◆ Your task
Print, exactly as they appear in the listing below, the lines from the line with "camera: 50 degrees right, 5 degrees up" to the line with "(369, 426) = (299, 377): orange", with both end lines kept.

◆ Supplied entries
Content starts

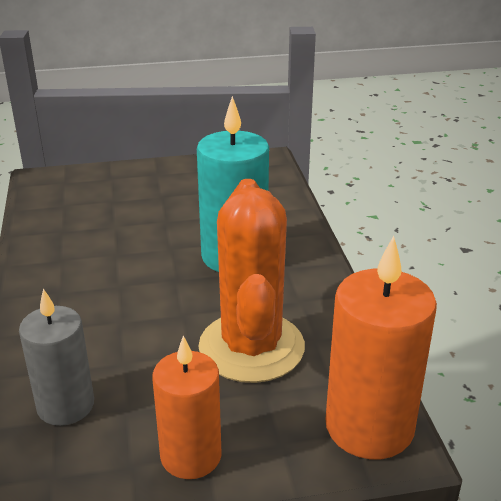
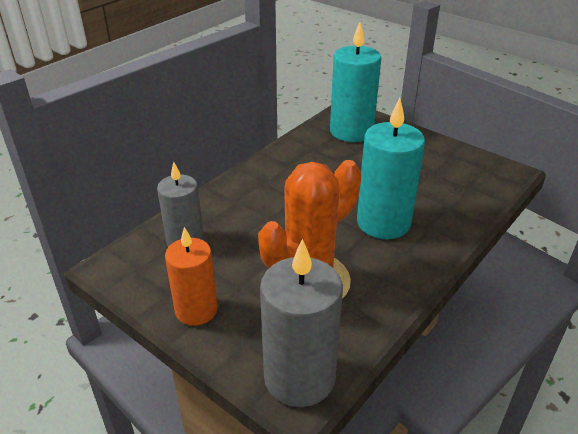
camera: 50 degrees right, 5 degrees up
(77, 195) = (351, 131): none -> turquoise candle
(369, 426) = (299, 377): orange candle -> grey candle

Content ends
Content starts

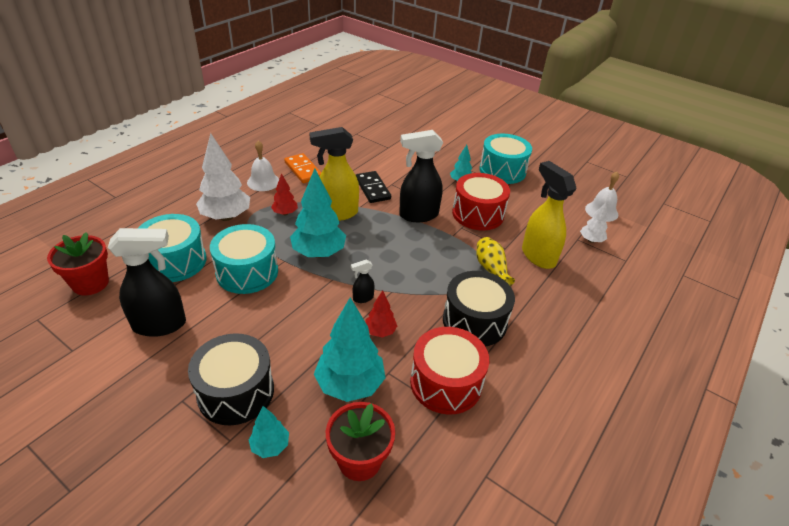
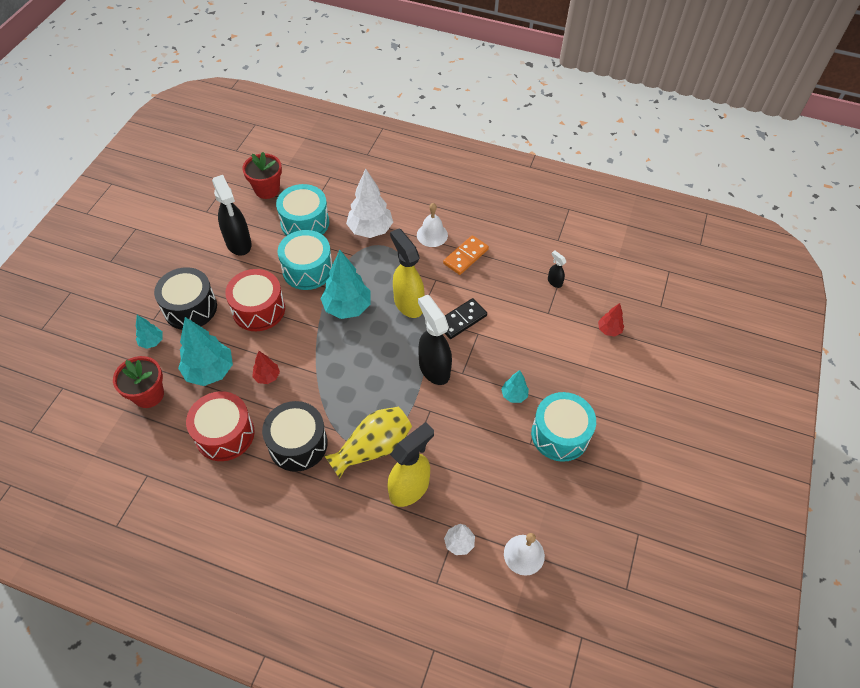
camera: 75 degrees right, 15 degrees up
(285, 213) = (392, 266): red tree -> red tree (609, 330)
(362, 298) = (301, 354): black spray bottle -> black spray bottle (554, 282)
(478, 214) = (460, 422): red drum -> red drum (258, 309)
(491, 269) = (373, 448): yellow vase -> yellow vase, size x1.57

Content ends

◆ Answer section
camera: 50 degrees right, 5 degrees up
(77, 195) = (351, 131): none -> turquoise candle
(369, 426) = (299, 377): orange candle -> grey candle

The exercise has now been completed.